(Object state change records)
◇ ◇ ◇
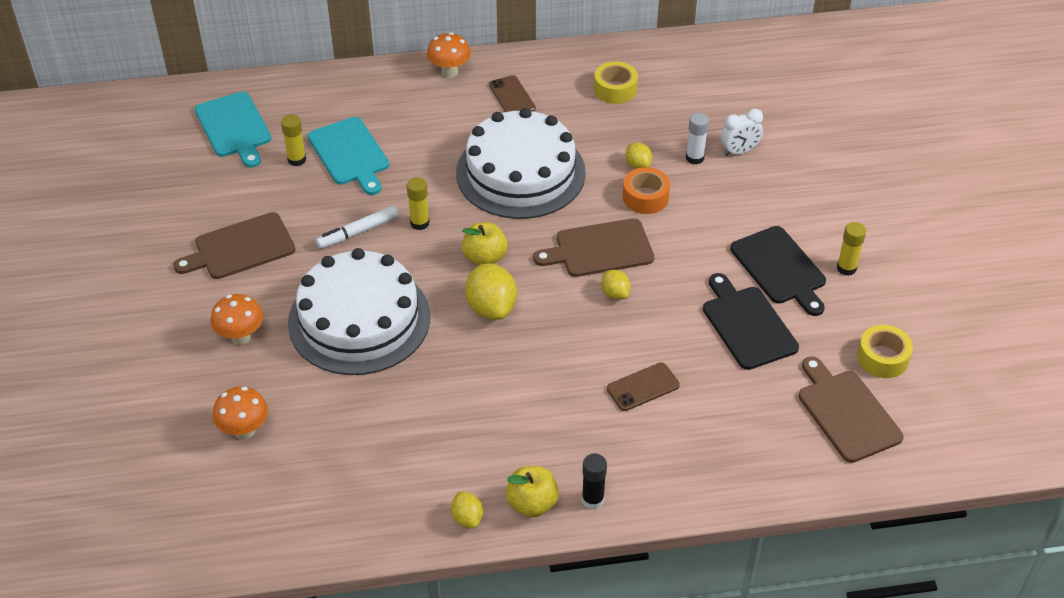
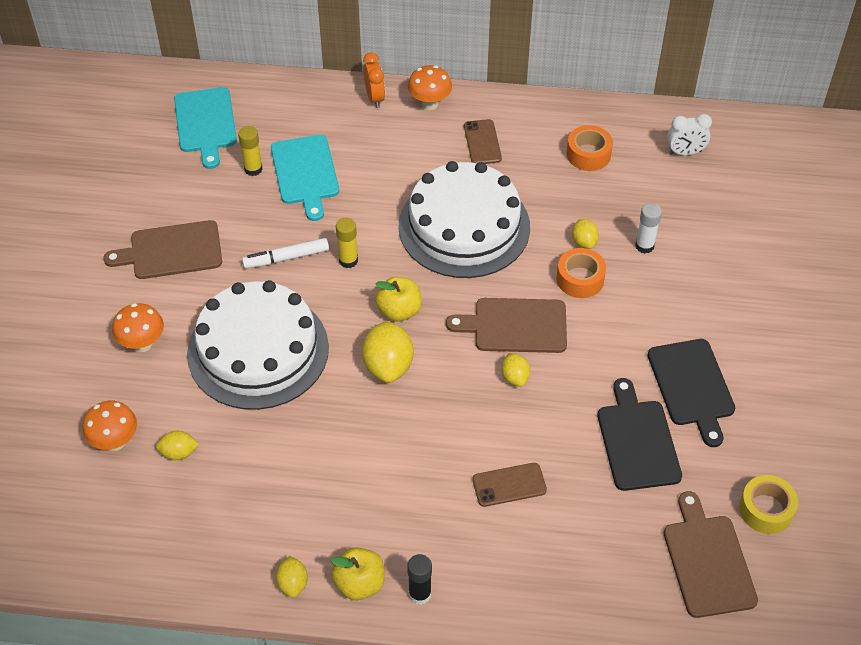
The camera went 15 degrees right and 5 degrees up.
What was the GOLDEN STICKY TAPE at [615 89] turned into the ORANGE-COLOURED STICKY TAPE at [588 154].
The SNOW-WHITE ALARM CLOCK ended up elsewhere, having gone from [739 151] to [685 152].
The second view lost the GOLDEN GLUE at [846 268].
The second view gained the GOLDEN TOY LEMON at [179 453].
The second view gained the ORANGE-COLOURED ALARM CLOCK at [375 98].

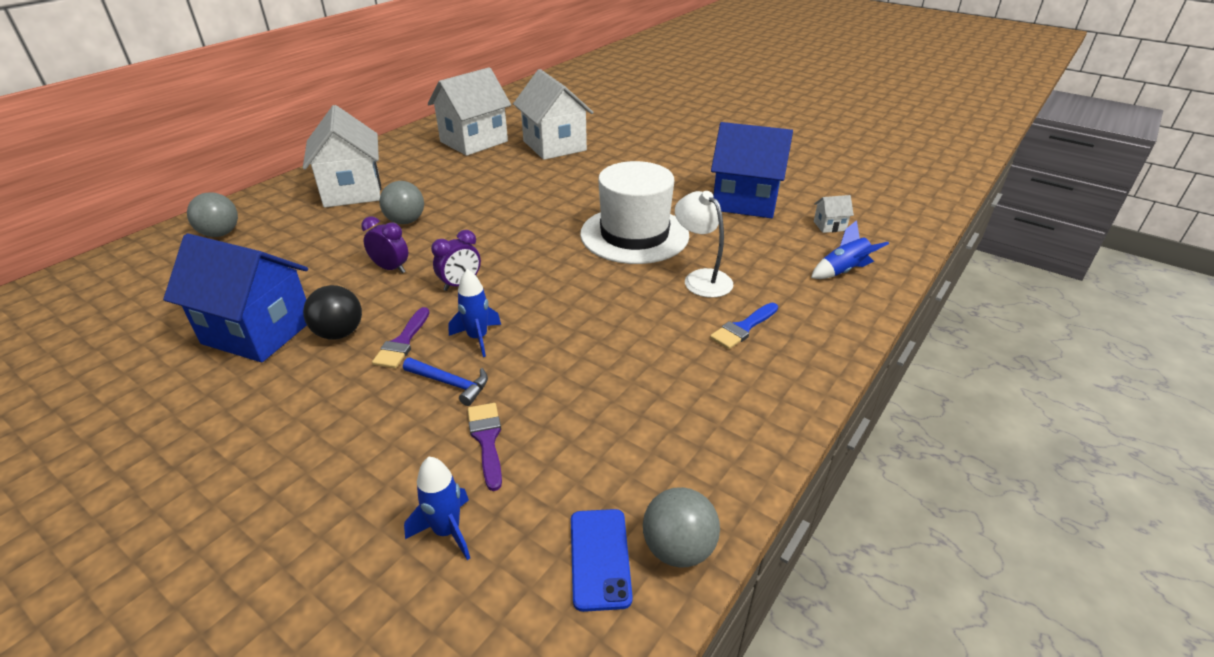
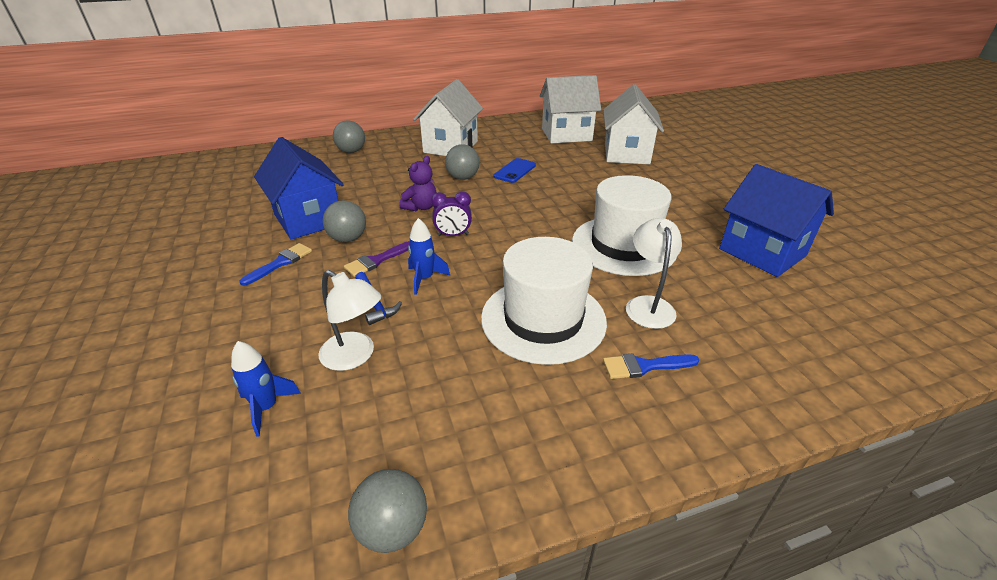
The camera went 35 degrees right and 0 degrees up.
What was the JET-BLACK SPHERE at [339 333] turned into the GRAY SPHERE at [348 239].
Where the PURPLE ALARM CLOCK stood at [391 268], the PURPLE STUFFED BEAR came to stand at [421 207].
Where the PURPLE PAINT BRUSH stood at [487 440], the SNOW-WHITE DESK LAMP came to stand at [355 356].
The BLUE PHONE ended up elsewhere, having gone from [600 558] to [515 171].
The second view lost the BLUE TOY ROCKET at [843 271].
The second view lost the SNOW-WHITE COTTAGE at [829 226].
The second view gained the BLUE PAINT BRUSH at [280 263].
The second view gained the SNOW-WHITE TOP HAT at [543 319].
◇ ◇ ◇
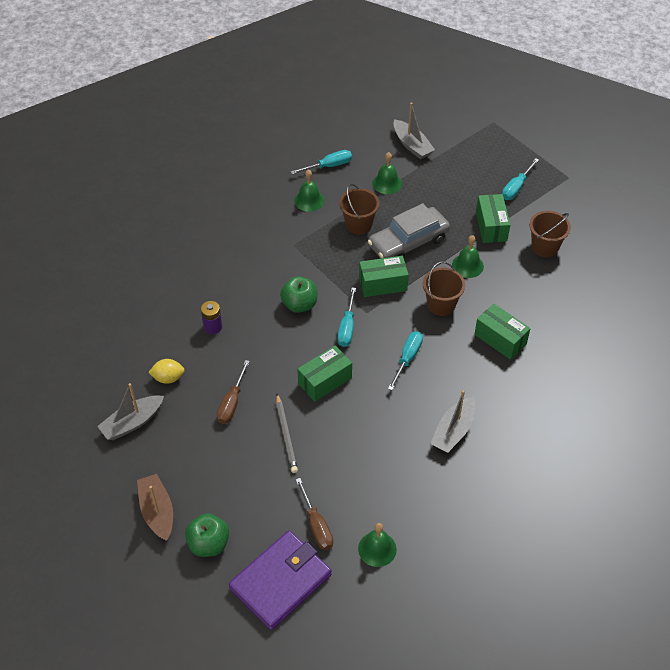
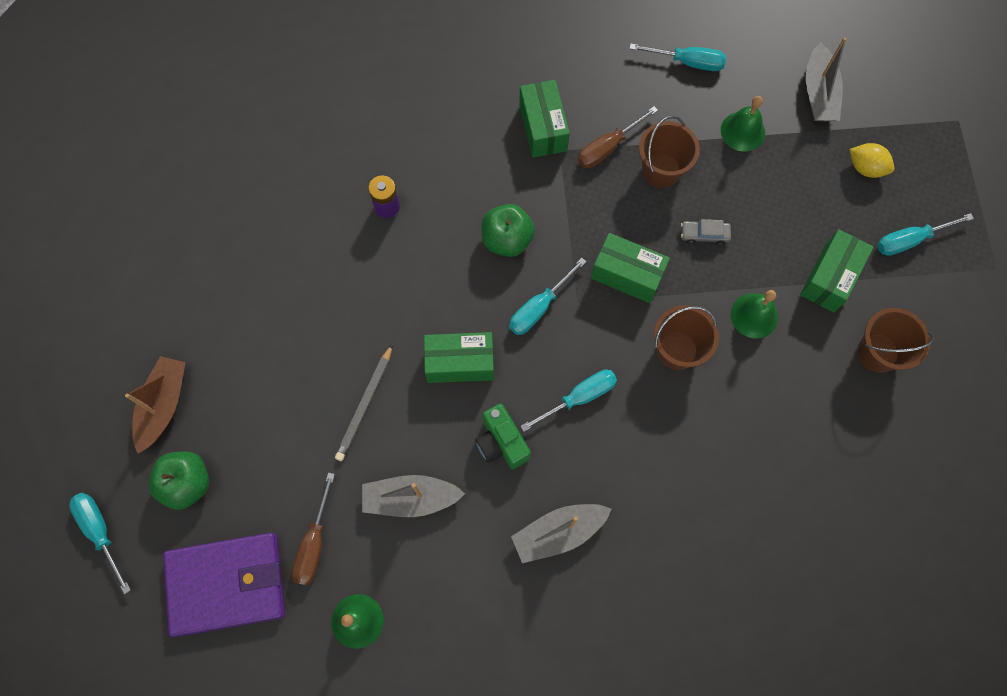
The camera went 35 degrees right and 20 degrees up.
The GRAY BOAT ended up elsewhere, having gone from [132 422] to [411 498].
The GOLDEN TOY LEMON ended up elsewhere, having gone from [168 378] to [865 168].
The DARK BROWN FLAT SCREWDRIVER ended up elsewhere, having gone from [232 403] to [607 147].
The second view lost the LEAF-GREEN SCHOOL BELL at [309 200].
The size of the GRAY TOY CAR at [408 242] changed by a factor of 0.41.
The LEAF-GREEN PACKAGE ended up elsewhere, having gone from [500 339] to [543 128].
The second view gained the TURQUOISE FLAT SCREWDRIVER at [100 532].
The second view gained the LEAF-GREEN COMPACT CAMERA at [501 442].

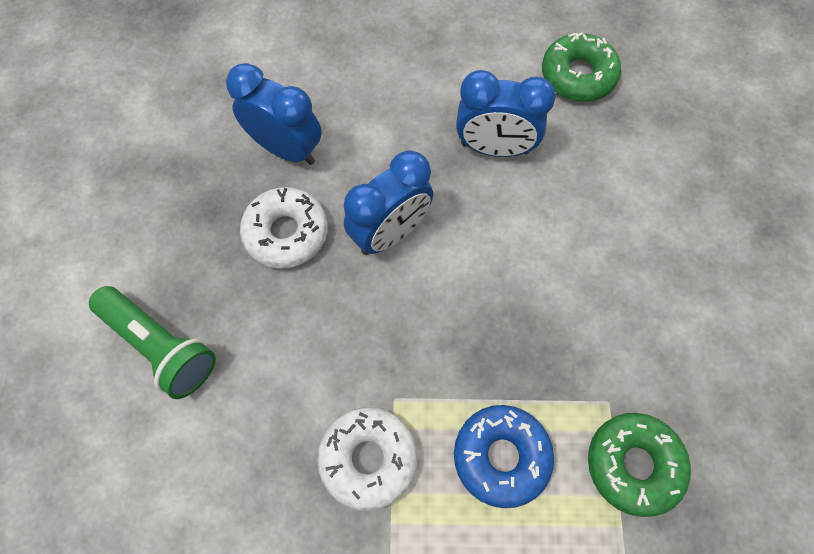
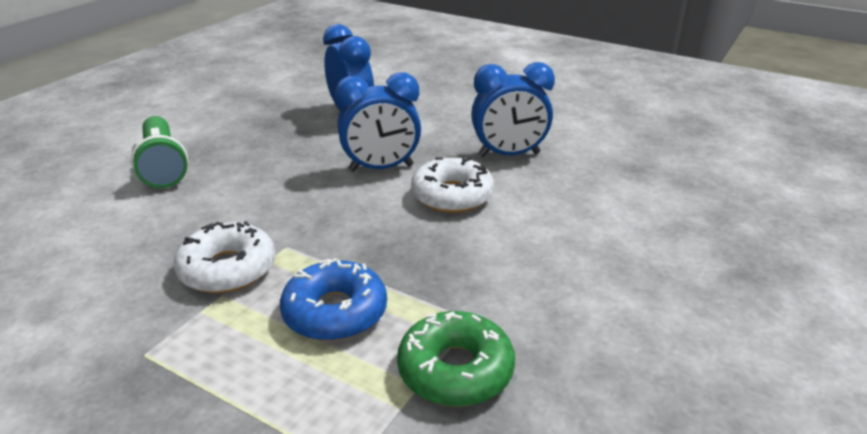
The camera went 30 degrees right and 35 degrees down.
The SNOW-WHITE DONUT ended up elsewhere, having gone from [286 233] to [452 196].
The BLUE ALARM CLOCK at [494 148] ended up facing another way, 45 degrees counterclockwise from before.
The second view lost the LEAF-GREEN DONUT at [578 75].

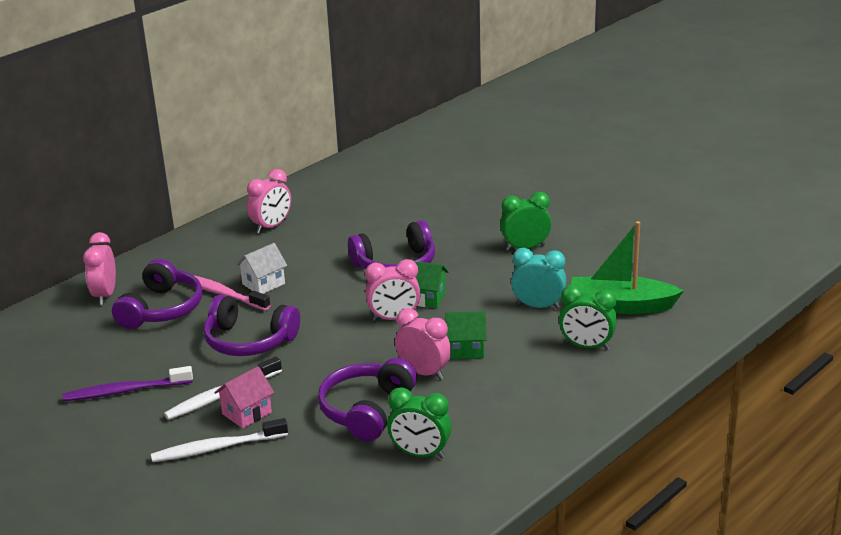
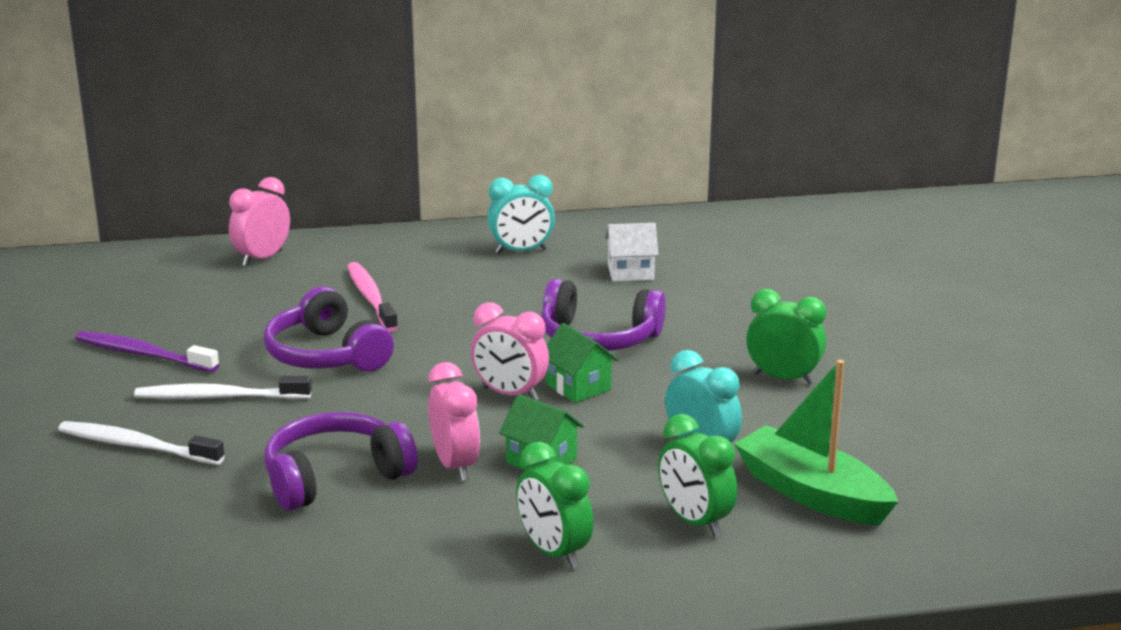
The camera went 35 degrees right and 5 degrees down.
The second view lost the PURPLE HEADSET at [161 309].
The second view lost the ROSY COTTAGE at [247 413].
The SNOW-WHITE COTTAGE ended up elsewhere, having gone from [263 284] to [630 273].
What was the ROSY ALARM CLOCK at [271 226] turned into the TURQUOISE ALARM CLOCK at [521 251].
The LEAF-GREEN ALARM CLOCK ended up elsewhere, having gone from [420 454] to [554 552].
◇ ◇ ◇
Task requirements
Going back to the entries above, set down exactly the lines that begin at the one with "The camera went 15" and end at the one with "The second view gained the GOLDEN", both included, and nothing else.

Written response
The camera went 15 degrees right and 5 degrees up.
What was the GOLDEN STICKY TAPE at [615 89] turned into the ORANGE-COLOURED STICKY TAPE at [588 154].
The SNOW-WHITE ALARM CLOCK ended up elsewhere, having gone from [739 151] to [685 152].
The second view lost the GOLDEN GLUE at [846 268].
The second view gained the GOLDEN TOY LEMON at [179 453].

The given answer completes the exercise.